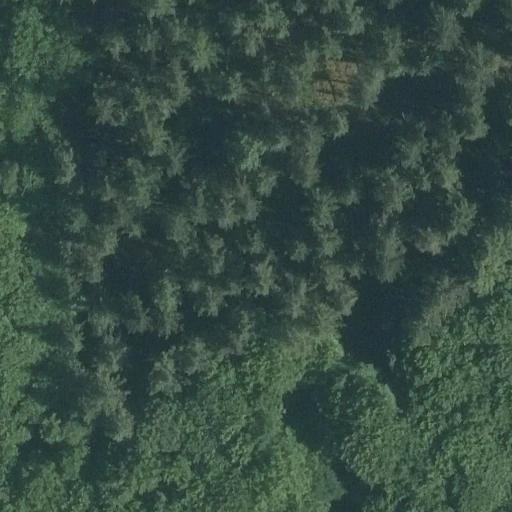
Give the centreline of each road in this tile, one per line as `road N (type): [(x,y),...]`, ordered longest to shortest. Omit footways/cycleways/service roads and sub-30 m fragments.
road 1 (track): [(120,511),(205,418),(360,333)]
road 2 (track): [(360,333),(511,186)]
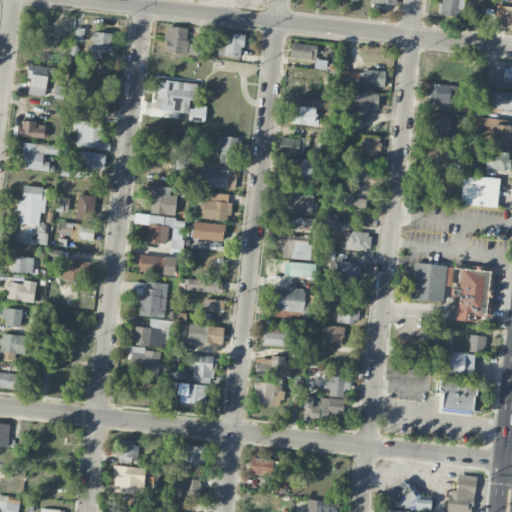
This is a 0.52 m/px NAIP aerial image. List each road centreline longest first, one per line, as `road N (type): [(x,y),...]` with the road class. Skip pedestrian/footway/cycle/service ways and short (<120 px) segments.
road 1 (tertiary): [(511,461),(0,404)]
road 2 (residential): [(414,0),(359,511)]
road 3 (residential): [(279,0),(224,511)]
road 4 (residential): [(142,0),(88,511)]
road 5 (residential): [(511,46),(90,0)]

#####

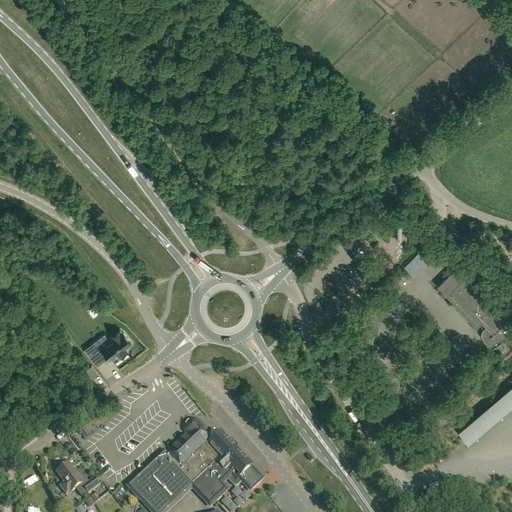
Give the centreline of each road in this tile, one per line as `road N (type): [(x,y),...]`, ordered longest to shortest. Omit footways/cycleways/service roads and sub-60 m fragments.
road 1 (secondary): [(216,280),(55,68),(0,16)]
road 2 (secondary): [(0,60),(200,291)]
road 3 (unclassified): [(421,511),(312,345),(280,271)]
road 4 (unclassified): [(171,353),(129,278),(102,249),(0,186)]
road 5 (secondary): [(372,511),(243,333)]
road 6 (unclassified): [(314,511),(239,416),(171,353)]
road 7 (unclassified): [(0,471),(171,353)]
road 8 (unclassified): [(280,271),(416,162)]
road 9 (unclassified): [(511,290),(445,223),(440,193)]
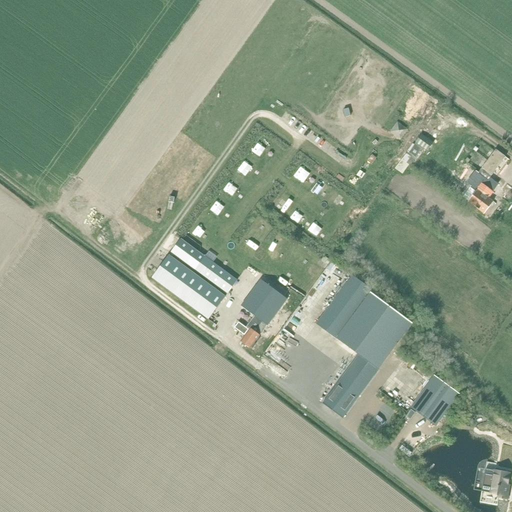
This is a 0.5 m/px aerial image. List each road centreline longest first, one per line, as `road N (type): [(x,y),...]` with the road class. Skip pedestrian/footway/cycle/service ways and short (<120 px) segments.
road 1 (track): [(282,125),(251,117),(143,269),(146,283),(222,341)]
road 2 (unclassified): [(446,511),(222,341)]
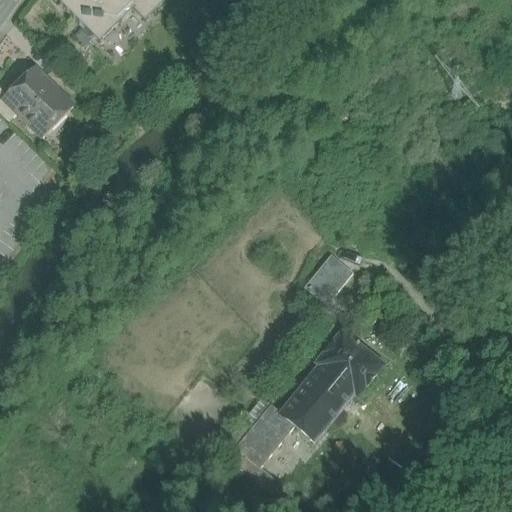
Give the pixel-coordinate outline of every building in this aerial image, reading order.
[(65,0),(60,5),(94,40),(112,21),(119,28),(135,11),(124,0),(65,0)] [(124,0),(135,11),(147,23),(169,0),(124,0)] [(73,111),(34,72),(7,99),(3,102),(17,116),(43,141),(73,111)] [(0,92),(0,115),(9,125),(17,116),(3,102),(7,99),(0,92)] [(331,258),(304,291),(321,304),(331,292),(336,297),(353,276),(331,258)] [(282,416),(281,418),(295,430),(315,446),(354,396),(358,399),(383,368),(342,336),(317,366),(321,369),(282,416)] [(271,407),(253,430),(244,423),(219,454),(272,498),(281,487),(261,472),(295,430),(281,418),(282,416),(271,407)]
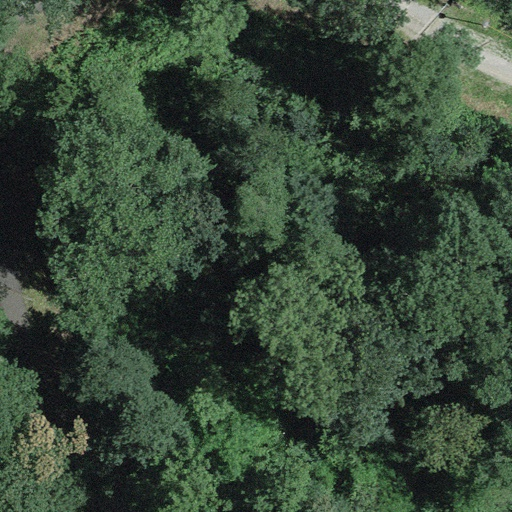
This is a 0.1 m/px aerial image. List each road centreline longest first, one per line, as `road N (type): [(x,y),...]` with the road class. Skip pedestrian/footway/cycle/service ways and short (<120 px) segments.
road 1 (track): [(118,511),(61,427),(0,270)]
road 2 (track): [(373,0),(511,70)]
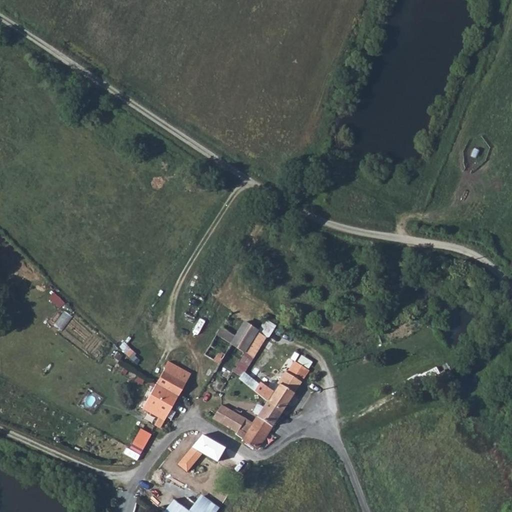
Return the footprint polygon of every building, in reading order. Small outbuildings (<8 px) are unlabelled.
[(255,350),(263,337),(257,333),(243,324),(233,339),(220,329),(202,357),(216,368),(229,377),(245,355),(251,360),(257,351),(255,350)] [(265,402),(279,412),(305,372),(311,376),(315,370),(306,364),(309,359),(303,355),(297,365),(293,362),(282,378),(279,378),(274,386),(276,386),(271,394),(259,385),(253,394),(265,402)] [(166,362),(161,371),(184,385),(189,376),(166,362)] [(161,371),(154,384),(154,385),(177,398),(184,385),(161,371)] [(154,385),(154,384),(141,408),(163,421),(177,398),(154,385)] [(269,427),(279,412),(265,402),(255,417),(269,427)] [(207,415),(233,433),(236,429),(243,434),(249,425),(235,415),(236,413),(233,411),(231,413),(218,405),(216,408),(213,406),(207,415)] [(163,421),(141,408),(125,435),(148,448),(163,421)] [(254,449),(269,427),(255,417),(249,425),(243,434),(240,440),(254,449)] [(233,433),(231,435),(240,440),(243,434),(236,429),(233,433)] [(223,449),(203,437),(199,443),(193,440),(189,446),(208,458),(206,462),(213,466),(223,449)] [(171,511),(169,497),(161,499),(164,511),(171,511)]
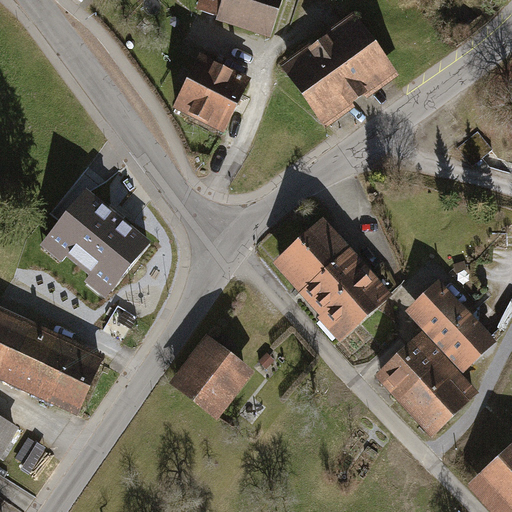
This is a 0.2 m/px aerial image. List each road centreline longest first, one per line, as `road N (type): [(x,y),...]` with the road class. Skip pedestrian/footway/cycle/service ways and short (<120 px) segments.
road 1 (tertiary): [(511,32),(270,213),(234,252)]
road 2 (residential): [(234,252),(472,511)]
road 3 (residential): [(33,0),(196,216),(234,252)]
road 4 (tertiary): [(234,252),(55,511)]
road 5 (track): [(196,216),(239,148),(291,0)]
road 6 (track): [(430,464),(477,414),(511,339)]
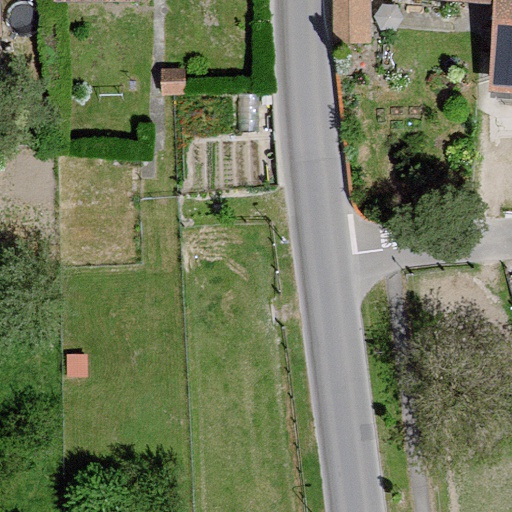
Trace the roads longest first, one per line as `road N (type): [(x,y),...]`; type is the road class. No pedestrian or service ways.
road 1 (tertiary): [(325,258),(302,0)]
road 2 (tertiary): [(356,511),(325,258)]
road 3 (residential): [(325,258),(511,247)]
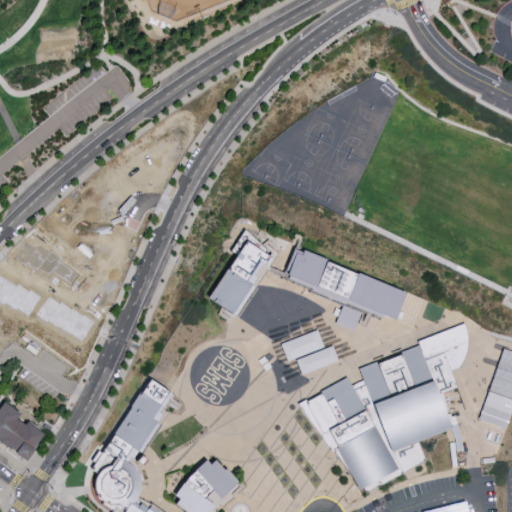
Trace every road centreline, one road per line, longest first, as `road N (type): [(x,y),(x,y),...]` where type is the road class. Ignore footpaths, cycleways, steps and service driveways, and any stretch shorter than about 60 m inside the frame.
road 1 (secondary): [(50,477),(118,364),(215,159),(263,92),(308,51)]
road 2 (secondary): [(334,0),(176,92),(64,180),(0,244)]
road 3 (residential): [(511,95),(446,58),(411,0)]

#####

§ EXERCISE BRIEF:
Can you reproduce, word for word, the part of the listing that opens with the line containing "Trace the roads" and closes with the line containing "road 3 (residential): [(511,95),(446,58),(411,0)]"? Include both of those lines, and leave the pictures out.

§ FINISHED TASK:
Trace the roads longest first, one per line as `road N (type): [(x,y),...]`; type is the road class. No pedestrian or service ways.
road 1 (tertiary): [(325,258),(302,0)]
road 2 (tertiary): [(356,511),(325,258)]
road 3 (residential): [(325,258),(511,247)]
Trace every road centreline, one road per line, longest first, as `road N (type): [(x,y),(x,y),...]` where type is the road class. Ignore footpaths, cycleways, steps and service driveways, and any stretch shorter than about 60 m inside the frame.
road 1 (secondary): [(50,477),(118,364),(215,159),(263,92),(308,51)]
road 2 (secondary): [(334,0),(176,92),(64,180),(0,244)]
road 3 (residential): [(511,95),(446,58),(411,0)]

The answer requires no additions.